(Recorded data Opens)

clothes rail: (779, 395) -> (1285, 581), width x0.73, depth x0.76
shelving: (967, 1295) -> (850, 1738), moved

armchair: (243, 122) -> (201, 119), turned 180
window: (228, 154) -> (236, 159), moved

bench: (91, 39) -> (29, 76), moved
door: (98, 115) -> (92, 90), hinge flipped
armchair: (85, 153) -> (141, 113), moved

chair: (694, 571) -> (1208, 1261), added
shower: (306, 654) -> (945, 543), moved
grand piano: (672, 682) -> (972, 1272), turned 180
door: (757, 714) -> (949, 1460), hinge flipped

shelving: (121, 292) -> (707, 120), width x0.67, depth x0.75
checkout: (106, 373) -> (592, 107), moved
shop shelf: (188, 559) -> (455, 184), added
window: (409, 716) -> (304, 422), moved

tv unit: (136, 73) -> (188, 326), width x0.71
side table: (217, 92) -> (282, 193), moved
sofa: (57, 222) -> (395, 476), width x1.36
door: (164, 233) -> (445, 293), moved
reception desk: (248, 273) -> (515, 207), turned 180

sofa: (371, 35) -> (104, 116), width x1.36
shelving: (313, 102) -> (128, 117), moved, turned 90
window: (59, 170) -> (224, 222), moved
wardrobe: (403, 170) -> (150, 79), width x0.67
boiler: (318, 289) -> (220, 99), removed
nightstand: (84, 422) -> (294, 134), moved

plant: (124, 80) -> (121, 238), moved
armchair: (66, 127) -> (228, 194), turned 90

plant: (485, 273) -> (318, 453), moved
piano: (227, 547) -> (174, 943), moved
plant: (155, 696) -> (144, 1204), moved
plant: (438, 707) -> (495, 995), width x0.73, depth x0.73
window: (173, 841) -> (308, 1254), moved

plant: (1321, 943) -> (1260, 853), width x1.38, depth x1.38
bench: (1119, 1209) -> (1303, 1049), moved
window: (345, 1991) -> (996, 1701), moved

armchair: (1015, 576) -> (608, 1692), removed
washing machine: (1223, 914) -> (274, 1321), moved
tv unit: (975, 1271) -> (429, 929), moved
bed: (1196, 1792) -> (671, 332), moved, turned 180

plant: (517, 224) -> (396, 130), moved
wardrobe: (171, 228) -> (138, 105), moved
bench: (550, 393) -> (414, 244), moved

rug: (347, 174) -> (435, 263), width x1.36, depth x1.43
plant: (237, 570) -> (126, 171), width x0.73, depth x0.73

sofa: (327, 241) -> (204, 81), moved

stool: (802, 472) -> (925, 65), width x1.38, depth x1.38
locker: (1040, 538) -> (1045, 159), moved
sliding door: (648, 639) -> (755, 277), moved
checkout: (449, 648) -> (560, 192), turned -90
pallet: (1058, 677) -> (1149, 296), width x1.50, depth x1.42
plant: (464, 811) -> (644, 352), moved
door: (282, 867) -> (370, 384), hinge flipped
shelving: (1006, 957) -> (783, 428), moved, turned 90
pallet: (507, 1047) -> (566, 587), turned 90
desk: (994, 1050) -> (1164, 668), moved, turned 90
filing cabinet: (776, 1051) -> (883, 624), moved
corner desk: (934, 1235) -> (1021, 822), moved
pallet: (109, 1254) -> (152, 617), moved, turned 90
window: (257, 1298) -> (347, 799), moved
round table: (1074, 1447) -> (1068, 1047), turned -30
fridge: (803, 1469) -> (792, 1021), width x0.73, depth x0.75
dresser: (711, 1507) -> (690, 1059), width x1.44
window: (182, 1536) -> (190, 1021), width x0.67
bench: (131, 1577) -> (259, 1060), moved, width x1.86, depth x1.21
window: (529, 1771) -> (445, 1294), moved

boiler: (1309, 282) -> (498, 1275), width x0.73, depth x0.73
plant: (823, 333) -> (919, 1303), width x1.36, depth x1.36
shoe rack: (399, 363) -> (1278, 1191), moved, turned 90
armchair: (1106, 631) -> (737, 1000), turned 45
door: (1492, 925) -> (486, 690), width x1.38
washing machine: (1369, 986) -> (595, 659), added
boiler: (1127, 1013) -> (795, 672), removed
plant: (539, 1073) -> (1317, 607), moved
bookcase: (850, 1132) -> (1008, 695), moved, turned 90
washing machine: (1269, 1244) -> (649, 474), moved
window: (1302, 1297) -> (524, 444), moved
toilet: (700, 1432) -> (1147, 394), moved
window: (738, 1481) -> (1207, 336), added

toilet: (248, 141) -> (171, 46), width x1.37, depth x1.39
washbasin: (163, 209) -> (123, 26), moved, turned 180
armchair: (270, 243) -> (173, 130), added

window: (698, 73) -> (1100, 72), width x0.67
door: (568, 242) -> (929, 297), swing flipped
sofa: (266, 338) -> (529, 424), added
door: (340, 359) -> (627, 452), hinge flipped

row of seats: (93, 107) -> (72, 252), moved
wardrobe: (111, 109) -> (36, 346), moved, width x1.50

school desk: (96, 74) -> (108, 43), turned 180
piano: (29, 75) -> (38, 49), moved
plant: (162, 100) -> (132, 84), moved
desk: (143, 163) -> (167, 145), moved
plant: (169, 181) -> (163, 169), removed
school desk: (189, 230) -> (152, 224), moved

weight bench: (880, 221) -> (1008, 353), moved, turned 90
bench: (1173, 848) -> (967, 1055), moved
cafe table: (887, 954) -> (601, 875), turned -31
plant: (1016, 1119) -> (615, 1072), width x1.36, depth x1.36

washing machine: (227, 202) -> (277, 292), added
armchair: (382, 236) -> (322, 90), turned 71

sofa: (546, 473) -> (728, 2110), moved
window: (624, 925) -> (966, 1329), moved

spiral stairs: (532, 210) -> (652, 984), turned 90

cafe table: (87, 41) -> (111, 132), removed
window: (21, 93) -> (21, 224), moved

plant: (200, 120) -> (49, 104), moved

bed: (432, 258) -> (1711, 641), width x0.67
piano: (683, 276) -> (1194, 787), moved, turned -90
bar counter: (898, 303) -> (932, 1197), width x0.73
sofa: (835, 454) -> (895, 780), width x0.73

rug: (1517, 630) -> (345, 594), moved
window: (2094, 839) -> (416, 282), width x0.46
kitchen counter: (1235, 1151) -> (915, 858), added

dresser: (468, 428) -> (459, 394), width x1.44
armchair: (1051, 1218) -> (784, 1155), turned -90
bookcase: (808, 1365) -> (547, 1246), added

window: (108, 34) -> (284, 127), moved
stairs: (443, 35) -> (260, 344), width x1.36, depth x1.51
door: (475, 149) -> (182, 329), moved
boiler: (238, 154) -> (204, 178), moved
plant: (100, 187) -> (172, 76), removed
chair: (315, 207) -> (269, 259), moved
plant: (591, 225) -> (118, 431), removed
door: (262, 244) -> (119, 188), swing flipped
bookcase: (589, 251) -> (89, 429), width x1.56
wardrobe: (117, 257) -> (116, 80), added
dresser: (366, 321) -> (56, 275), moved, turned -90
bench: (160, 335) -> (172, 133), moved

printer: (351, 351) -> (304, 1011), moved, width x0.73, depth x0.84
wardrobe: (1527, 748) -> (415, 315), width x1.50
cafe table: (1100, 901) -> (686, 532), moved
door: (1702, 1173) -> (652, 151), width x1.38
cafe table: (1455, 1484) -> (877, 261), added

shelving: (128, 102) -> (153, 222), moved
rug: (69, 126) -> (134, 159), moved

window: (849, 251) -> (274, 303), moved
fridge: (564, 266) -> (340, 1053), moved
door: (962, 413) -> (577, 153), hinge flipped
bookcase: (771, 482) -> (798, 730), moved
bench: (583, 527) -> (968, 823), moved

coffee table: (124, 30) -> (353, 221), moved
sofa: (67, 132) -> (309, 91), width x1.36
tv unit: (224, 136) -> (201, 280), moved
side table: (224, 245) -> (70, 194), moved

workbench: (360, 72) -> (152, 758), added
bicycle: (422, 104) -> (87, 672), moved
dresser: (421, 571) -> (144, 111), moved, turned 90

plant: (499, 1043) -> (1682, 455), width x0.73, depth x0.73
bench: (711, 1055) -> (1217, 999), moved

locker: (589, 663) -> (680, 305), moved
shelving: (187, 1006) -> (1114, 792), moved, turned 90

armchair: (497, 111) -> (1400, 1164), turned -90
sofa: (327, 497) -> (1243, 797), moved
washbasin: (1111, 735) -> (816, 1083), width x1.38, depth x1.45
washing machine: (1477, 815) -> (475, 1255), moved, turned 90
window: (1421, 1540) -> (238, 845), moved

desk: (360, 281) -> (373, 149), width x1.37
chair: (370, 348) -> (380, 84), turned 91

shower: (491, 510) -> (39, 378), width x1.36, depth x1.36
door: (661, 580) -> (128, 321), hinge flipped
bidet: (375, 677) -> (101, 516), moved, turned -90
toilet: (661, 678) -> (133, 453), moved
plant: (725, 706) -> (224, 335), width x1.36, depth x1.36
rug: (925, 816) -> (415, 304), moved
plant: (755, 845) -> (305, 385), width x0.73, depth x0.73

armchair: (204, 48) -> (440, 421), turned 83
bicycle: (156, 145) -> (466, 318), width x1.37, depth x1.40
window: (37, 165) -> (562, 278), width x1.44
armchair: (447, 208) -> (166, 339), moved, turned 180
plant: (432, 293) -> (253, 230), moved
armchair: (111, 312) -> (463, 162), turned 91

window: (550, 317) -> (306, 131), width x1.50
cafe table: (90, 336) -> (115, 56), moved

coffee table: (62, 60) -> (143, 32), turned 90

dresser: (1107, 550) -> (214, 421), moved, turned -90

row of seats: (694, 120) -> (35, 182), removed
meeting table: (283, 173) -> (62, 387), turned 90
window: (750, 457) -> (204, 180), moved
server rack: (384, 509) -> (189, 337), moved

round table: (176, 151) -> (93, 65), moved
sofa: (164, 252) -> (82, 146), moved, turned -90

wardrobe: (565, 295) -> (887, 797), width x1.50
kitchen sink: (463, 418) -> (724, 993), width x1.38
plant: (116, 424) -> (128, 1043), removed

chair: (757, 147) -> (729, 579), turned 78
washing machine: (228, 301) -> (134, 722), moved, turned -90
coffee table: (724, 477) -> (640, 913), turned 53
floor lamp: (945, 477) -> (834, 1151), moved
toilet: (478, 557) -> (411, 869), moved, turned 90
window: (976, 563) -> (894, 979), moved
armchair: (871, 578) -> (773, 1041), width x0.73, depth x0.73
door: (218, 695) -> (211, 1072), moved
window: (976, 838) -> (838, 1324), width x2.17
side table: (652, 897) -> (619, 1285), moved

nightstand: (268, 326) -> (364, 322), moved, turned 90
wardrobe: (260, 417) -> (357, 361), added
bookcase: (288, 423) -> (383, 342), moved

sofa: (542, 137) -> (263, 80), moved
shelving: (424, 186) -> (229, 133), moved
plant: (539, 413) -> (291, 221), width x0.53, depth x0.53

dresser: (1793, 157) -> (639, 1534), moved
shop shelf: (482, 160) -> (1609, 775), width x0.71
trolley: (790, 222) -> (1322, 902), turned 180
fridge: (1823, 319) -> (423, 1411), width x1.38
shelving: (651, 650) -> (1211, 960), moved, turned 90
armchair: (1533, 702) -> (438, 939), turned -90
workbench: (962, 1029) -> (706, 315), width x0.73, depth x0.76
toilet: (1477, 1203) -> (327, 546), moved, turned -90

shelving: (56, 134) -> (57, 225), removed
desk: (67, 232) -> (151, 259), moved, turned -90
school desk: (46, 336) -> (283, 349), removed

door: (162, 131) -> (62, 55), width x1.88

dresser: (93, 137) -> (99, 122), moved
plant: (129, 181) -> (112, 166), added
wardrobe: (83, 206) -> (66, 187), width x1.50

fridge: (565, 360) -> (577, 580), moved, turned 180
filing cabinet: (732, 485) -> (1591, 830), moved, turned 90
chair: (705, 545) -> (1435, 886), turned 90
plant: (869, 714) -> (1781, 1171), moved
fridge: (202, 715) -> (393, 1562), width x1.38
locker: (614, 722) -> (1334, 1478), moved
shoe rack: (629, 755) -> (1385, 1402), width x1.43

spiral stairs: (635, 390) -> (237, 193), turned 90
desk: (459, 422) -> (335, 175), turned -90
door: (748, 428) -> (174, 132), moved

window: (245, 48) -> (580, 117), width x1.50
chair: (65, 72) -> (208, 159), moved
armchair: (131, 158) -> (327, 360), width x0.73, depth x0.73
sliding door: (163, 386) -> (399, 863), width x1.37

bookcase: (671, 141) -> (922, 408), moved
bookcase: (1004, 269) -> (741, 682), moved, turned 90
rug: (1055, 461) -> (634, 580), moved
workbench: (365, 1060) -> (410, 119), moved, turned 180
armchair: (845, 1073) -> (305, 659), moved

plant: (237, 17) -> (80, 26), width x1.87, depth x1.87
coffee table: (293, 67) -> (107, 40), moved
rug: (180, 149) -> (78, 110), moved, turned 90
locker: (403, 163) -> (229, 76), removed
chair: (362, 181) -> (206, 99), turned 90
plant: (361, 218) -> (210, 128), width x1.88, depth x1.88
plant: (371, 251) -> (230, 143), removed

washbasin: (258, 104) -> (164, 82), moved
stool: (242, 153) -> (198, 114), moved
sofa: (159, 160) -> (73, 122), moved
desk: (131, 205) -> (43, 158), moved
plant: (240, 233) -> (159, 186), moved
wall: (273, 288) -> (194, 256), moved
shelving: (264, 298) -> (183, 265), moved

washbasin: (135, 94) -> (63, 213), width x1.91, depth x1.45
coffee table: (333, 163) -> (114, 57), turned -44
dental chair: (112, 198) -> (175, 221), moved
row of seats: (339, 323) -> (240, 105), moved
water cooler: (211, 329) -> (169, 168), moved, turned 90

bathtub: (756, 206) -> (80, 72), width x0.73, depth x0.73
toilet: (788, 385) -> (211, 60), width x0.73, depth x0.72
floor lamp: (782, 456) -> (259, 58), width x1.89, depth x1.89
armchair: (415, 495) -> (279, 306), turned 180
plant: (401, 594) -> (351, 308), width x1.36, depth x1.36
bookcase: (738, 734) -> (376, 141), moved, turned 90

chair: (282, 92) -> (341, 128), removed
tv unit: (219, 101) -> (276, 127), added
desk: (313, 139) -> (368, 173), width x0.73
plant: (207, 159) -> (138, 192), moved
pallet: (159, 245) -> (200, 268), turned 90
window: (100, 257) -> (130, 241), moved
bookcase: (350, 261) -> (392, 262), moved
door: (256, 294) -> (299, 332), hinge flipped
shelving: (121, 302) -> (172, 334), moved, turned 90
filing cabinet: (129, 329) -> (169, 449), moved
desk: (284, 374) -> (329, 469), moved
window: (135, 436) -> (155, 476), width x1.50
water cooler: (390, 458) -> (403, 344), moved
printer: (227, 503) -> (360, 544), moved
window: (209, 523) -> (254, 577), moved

(Recorded data Closes)

* [To do]:
All lines in the data above from the one with "washing machine: (1223, 914)" through the one with "bench: (550, 393) -> (414, 244), moved" must be repeated exactly, and no others.

* [Your solution]:
washing machine: (1223, 914) -> (274, 1321), moved
tv unit: (975, 1271) -> (429, 929), moved
bed: (1196, 1792) -> (671, 332), moved, turned 180

plant: (517, 224) -> (396, 130), moved
wardrobe: (171, 228) -> (138, 105), moved
bench: (550, 393) -> (414, 244), moved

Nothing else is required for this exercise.